* Problem requirements:
Each line of the data that mentions the string "moved" needs to be identified and copied.

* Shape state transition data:
_ _ _

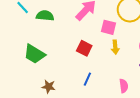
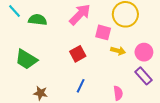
yellow arrow: (115, 47) -> (118, 51), moved, turned -72
red square: (84, 48) -> (78, 54), turned 35

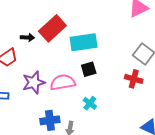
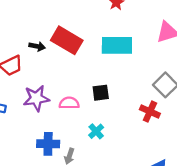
red rectangle: (52, 28) -> (67, 40), turned 64
cyan rectangle: (84, 42) -> (117, 45), moved
pink semicircle: (63, 82) -> (69, 103), size x0.7

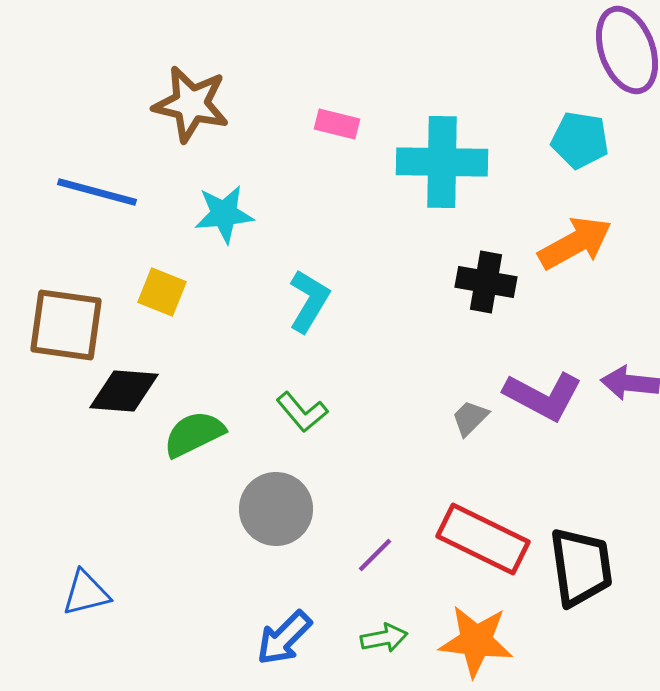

_ _ _

* Result for this exercise:
yellow arrow: (115, 47) -> (118, 51), moved, turned -72
cyan rectangle: (84, 42) -> (117, 45), moved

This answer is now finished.